Information supplied >>
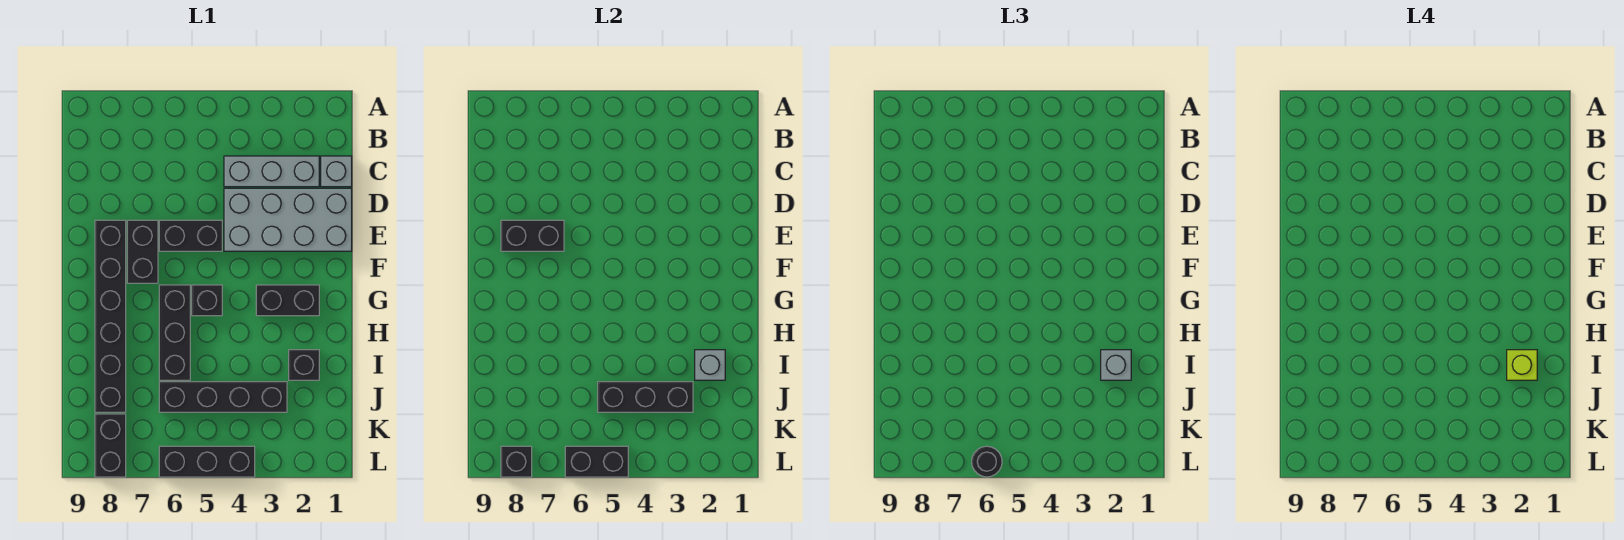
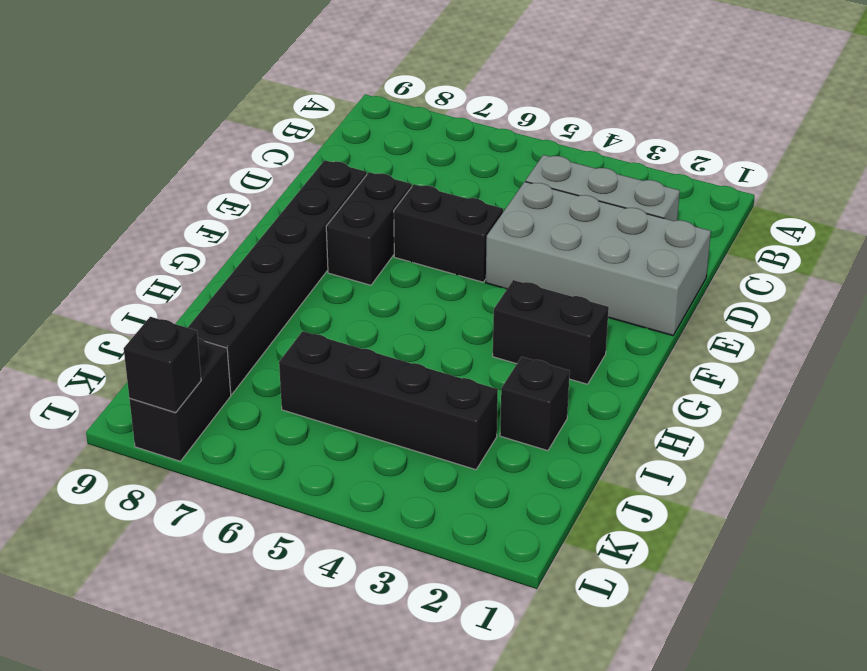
none -> grey brick C1 level 1
none -> black brick G5 level 1
none -> black brick G6:I6 level 1

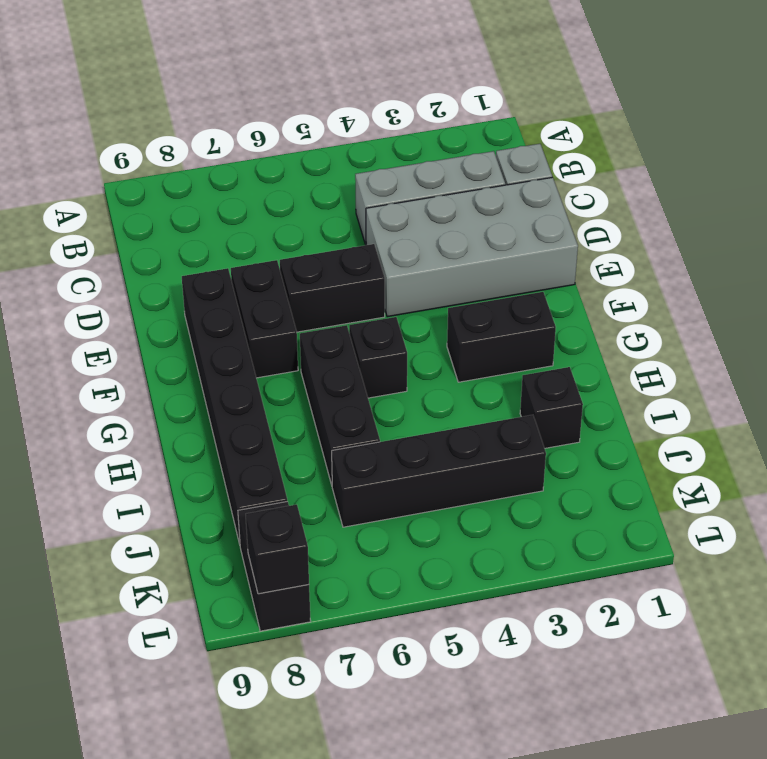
none -> black brick L4:L6 level 1
none -> black brick E7:E8 level 2
none -> grey brick I2 level 2

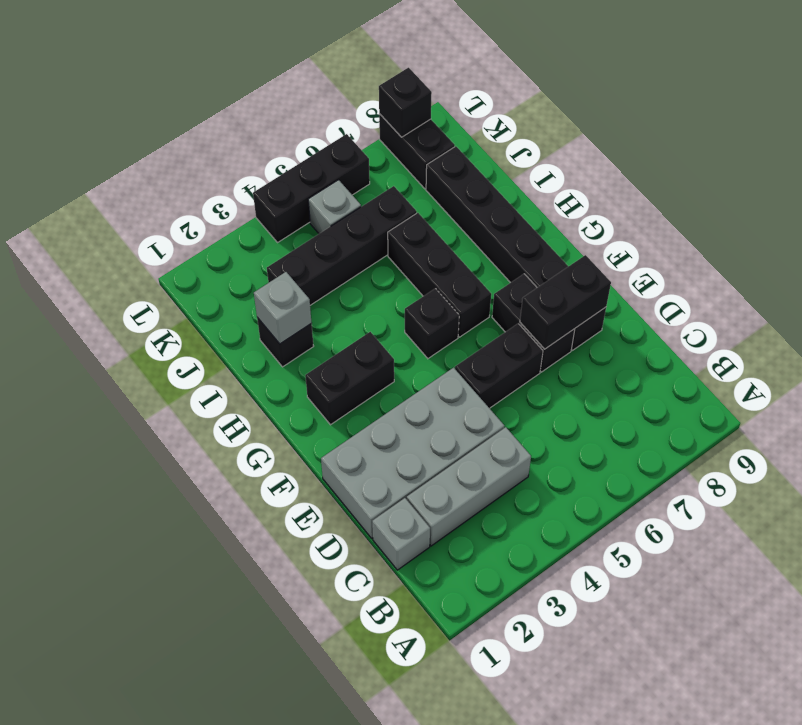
grey brick K5 level 1 -> grey brick I2 level 3
none -> black brick J3:J5 level 2
none -> black brick L5:L6 level 2
none -> black round brick L6 level 3

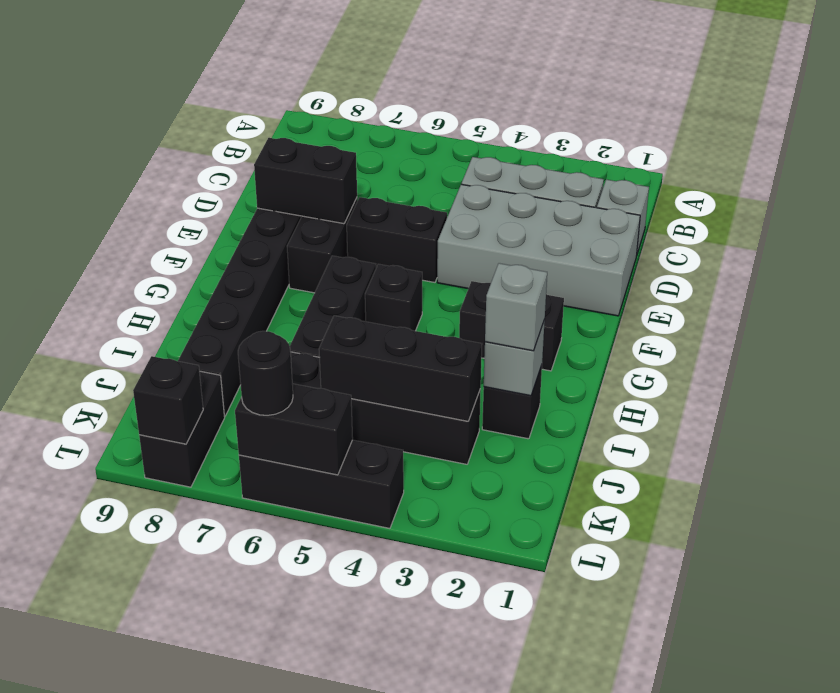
none -> lime brick I2 level 4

Work instructions >>
In the listing above, how many of the lines include "grey"? Give only the figure.

Exercise solution >>
3